→ Problem to work on: Each record is to be printed again exactly, though not its pictures.

══════════

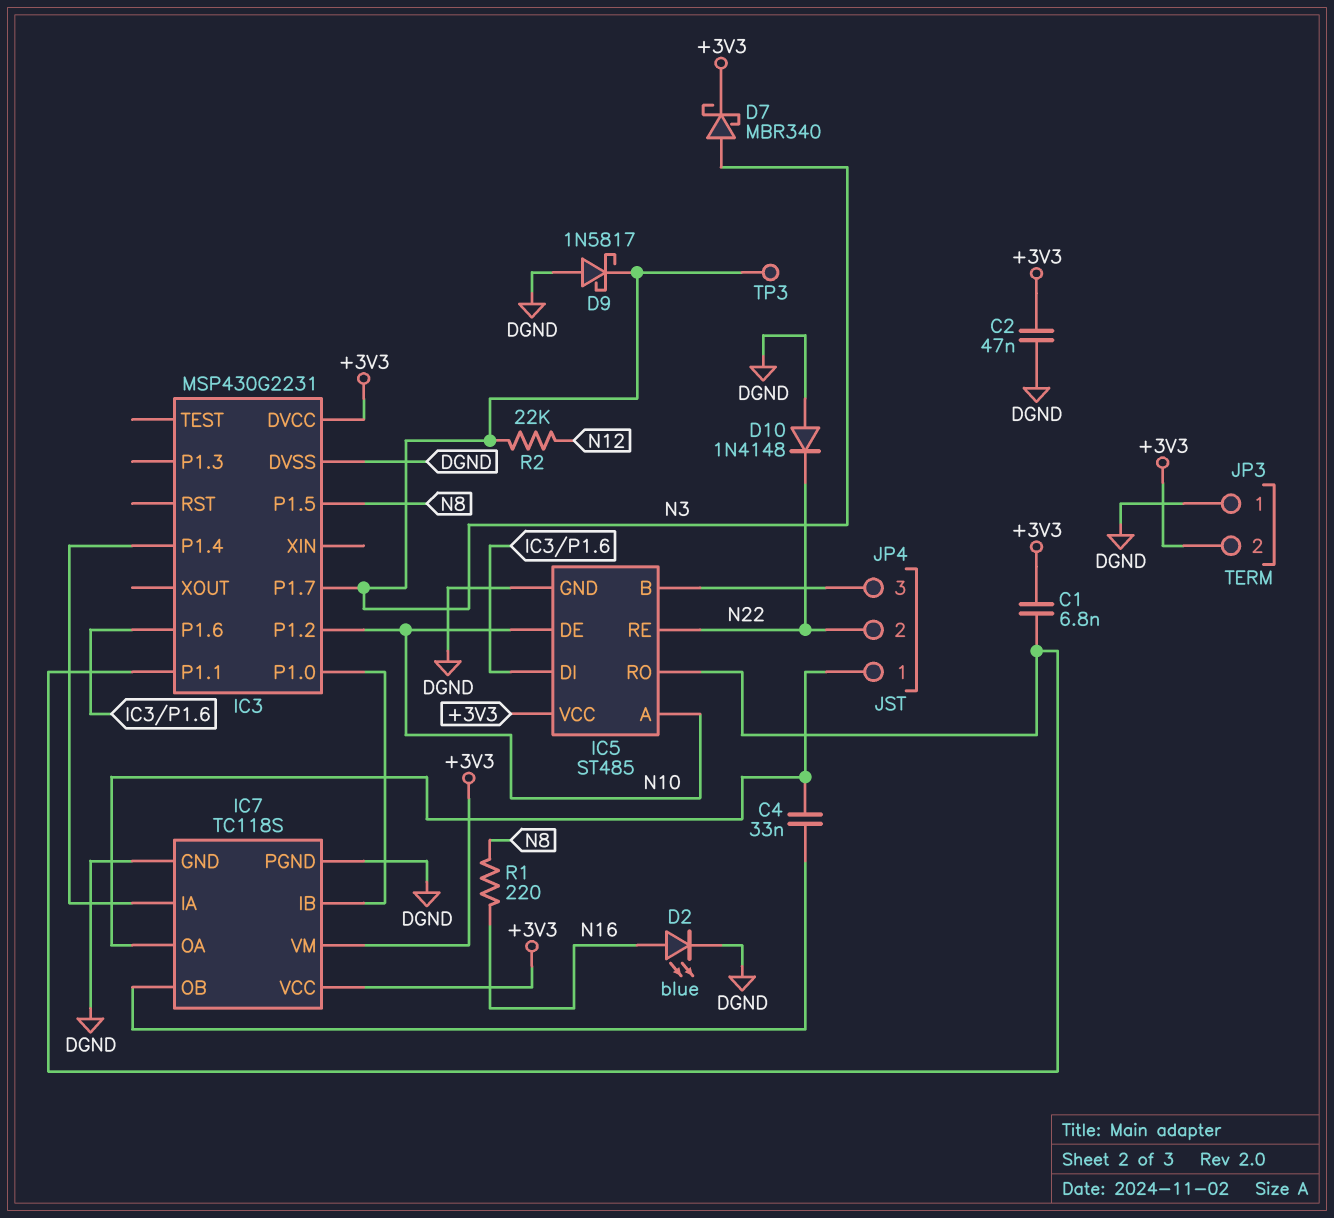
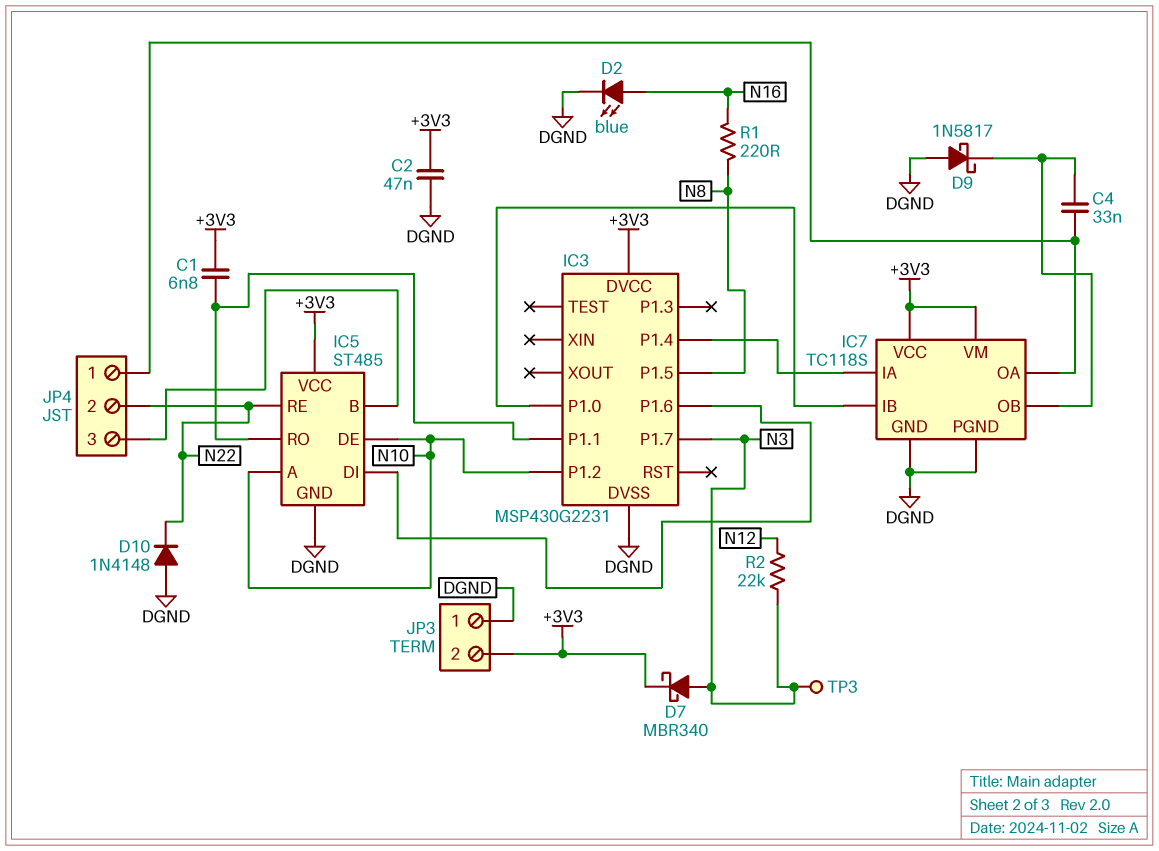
D9: schottky 1N5817 (A DGND, K N3) -> schottky 1N5817 (A DGND, K IC7/OB)

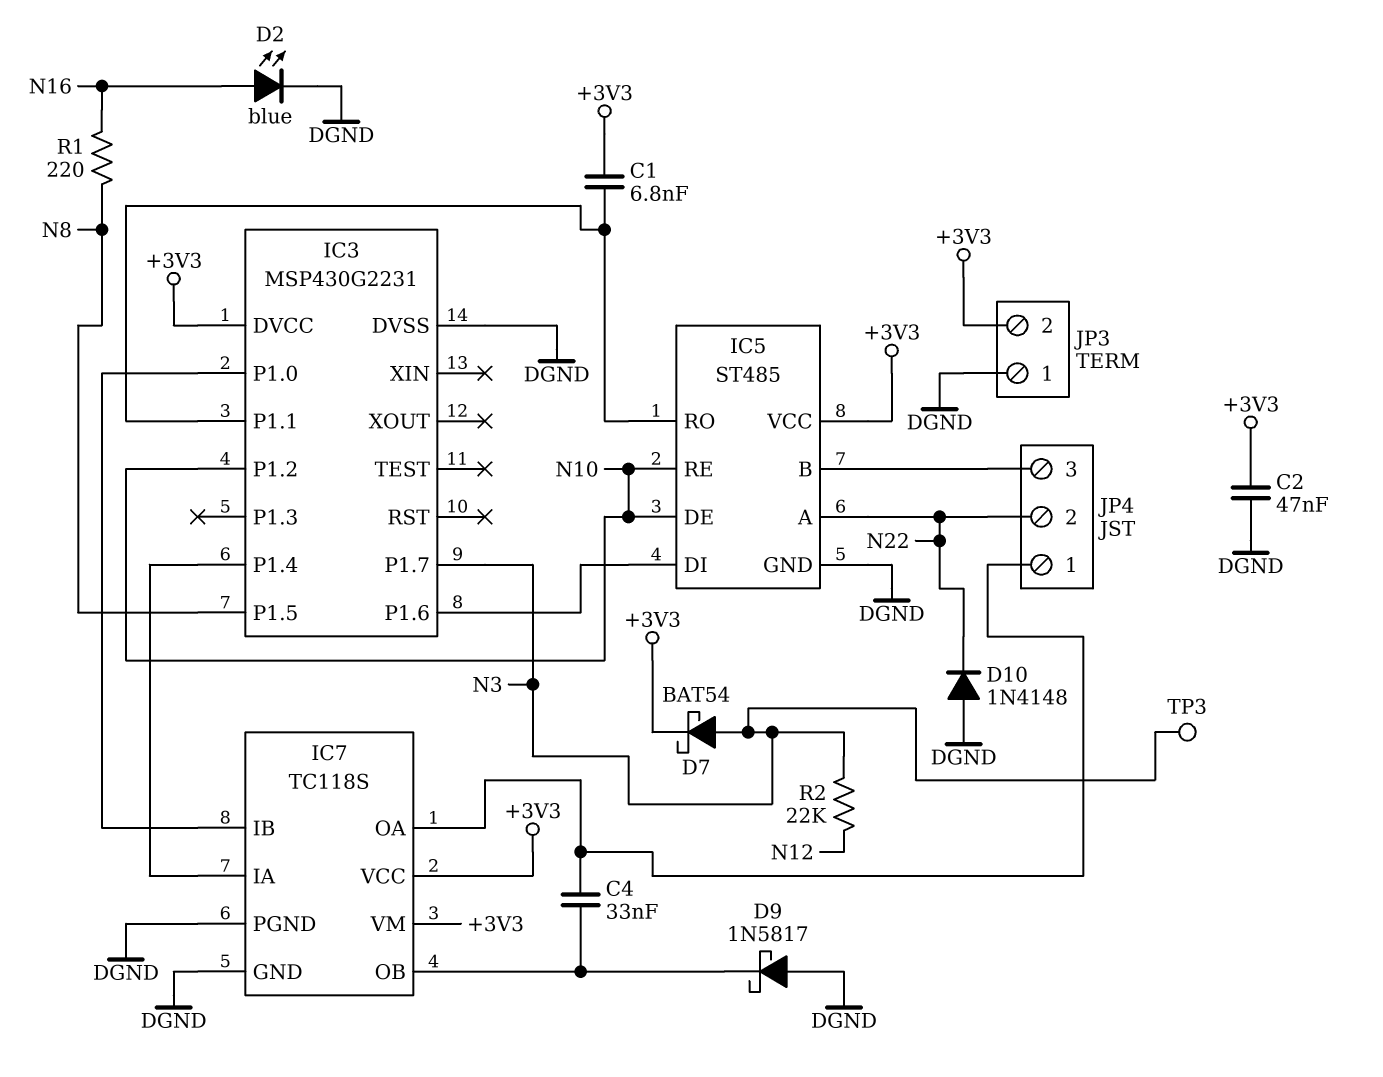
D7: schottky MBR340 (A N3, K +3V3) -> schottky BAT54 (A N3, K +3V3)
IC5 pin A: N10 -> N22
IC5 pin RE: N22 -> N10

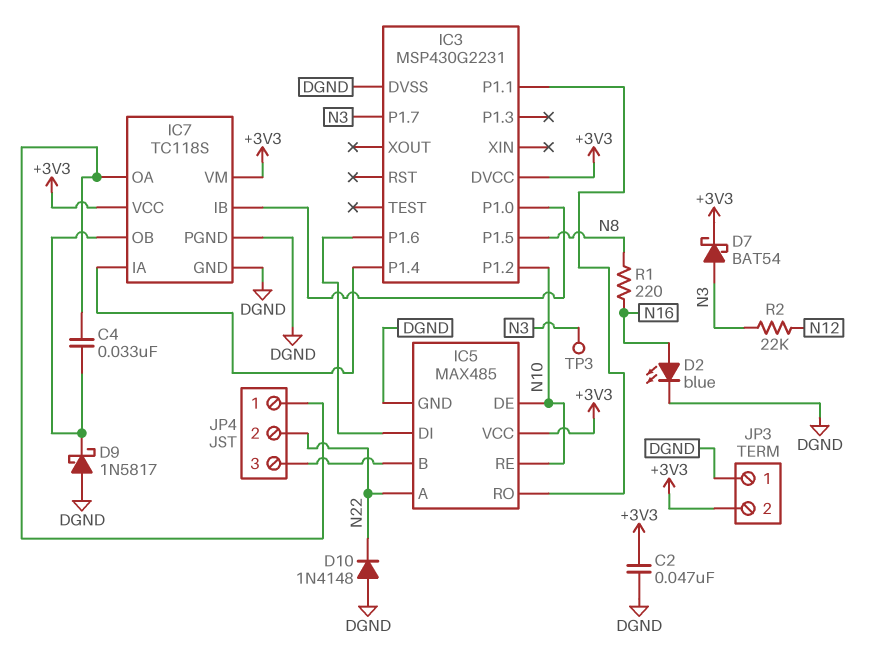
C1: 6.8nF (+3V3, IC3/P1.1) -> none
IC5: ST485 -> MAX485

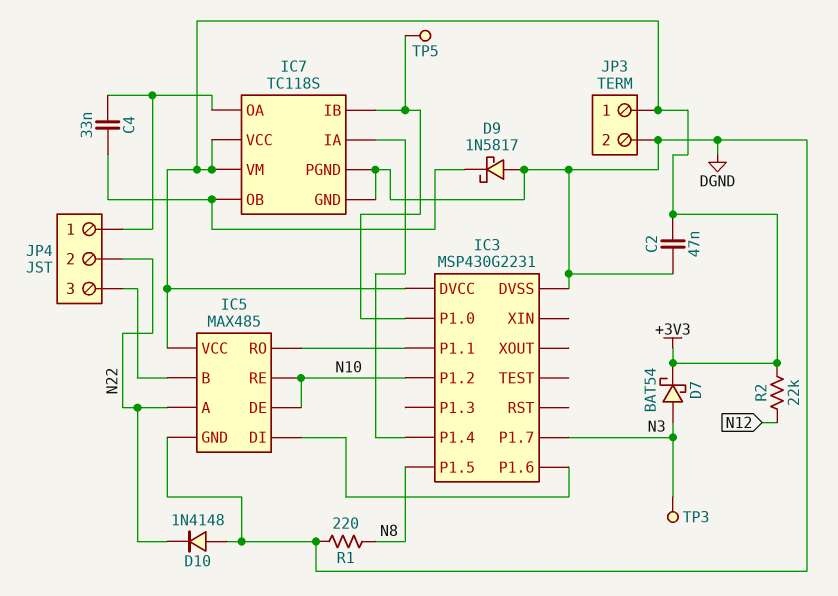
D2: LED blue (A N16, K DGND) -> none
JP3 pin 1: DGND -> +3V3
JP3 pin 2: +3V3 -> DGND
R1: 220 (N8, N16) -> 220 (DGND, N8)
R2: 22k (N3, N12) -> 22k (+3V3, N12)
TP5: none -> test point (IC3/P1.0)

══════════

→ Response box:
D9: schottky 1N5817 (A DGND, K N3) -> schottky 1N5817 (A DGND, K IC7/OB)

D7: schottky MBR340 (A N3, K +3V3) -> schottky BAT54 (A N3, K +3V3)
IC5 pin A: N10 -> N22
IC5 pin RE: N22 -> N10

C1: 6.8nF (+3V3, IC3/P1.1) -> none
IC5: ST485 -> MAX485

D2: LED blue (A N16, K DGND) -> none
JP3 pin 1: DGND -> +3V3
JP3 pin 2: +3V3 -> DGND
R1: 220 (N8, N16) -> 220 (DGND, N8)
R2: 22k (N3, N12) -> 22k (+3V3, N12)
TP5: none -> test point (IC3/P1.0)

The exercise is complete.